#### Problem to work on
The line containing "R14: 3.3k (BR_R, GND) -> 5.1k (BR_R, GND)" and every line after it, through the end of the records below: repeat them exactly, nothing more.

#### Data for processing

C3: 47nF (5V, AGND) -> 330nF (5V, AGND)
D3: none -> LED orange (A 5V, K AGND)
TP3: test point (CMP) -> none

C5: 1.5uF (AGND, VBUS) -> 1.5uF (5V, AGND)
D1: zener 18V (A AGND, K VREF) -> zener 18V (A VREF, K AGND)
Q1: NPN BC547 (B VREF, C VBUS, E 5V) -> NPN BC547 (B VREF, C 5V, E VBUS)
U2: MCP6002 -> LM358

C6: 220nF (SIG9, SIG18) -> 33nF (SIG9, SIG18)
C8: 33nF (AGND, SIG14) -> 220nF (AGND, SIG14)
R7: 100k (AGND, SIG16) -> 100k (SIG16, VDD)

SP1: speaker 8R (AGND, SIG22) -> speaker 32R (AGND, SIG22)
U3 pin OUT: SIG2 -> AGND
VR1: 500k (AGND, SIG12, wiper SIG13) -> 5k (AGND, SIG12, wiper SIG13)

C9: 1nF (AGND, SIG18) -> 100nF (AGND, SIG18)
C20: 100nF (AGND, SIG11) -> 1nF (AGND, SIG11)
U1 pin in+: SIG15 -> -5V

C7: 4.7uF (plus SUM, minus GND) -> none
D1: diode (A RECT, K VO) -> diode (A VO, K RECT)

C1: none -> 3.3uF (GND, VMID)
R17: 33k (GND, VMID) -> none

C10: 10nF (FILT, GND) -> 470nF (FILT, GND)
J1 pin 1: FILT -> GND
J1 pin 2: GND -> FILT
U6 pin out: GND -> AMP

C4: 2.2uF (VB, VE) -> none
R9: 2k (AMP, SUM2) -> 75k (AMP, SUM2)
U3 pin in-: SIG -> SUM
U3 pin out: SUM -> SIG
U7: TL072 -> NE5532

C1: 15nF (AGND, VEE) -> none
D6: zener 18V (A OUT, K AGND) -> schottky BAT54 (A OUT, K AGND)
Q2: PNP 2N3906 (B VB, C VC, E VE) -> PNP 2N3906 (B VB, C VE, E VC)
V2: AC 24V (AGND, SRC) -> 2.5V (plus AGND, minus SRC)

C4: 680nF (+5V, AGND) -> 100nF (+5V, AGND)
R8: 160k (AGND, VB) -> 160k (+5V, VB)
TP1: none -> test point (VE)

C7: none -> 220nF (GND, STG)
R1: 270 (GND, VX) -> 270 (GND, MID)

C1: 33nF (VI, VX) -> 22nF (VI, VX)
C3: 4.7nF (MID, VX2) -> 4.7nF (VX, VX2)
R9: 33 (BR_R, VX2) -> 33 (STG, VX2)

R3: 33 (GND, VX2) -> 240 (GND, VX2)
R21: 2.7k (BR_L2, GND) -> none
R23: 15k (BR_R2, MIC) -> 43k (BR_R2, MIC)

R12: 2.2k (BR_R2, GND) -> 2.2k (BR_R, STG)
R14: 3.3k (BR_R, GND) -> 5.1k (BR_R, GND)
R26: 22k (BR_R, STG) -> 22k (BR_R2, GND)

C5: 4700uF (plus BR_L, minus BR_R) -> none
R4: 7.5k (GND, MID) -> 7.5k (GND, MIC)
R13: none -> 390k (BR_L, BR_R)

#### Answer space
R14: 3.3k (BR_R, GND) -> 5.1k (BR_R, GND)
R26: 22k (BR_R, STG) -> 22k (BR_R2, GND)

C5: 4700uF (plus BR_L, minus BR_R) -> none
R4: 7.5k (GND, MID) -> 7.5k (GND, MIC)
R13: none -> 390k (BR_L, BR_R)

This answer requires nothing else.